== RECORDS SHOWN

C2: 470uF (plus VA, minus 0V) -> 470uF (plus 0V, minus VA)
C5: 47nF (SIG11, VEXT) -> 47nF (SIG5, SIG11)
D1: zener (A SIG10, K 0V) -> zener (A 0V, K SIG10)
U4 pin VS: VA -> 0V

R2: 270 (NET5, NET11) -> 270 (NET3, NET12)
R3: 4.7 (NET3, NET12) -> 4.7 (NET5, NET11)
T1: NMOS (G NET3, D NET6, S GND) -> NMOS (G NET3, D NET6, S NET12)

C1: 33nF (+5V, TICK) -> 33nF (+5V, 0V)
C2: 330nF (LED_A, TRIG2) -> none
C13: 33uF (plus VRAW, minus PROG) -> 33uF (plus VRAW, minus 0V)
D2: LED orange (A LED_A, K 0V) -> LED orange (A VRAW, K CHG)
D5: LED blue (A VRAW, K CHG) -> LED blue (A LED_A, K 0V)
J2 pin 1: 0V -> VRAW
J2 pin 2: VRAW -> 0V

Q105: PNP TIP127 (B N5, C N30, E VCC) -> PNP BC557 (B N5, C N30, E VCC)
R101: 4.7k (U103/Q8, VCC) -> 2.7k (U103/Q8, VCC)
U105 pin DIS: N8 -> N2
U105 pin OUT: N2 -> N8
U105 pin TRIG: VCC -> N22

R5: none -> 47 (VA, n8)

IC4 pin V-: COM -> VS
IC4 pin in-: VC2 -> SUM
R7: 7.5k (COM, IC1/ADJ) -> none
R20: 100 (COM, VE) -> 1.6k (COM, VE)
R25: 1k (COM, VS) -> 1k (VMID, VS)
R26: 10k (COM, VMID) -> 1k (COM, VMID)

====

Would you copy, unchanged, the stretch of the records above that begins at the line containing "R3: 4.7 (NET3, NET12) -> 4.7 (NET5, NET11)" and ends at the line containing "R5: none -> 47 (VA, n8)", and only that?

ANSWER SPACE =>
R3: 4.7 (NET3, NET12) -> 4.7 (NET5, NET11)
T1: NMOS (G NET3, D NET6, S GND) -> NMOS (G NET3, D NET6, S NET12)

C1: 33nF (+5V, TICK) -> 33nF (+5V, 0V)
C2: 330nF (LED_A, TRIG2) -> none
C13: 33uF (plus VRAW, minus PROG) -> 33uF (plus VRAW, minus 0V)
D2: LED orange (A LED_A, K 0V) -> LED orange (A VRAW, K CHG)
D5: LED blue (A VRAW, K CHG) -> LED blue (A LED_A, K 0V)
J2 pin 1: 0V -> VRAW
J2 pin 2: VRAW -> 0V

Q105: PNP TIP127 (B N5, C N30, E VCC) -> PNP BC557 (B N5, C N30, E VCC)
R101: 4.7k (U103/Q8, VCC) -> 2.7k (U103/Q8, VCC)
U105 pin DIS: N8 -> N2
U105 pin OUT: N2 -> N8
U105 pin TRIG: VCC -> N22

R5: none -> 47 (VA, n8)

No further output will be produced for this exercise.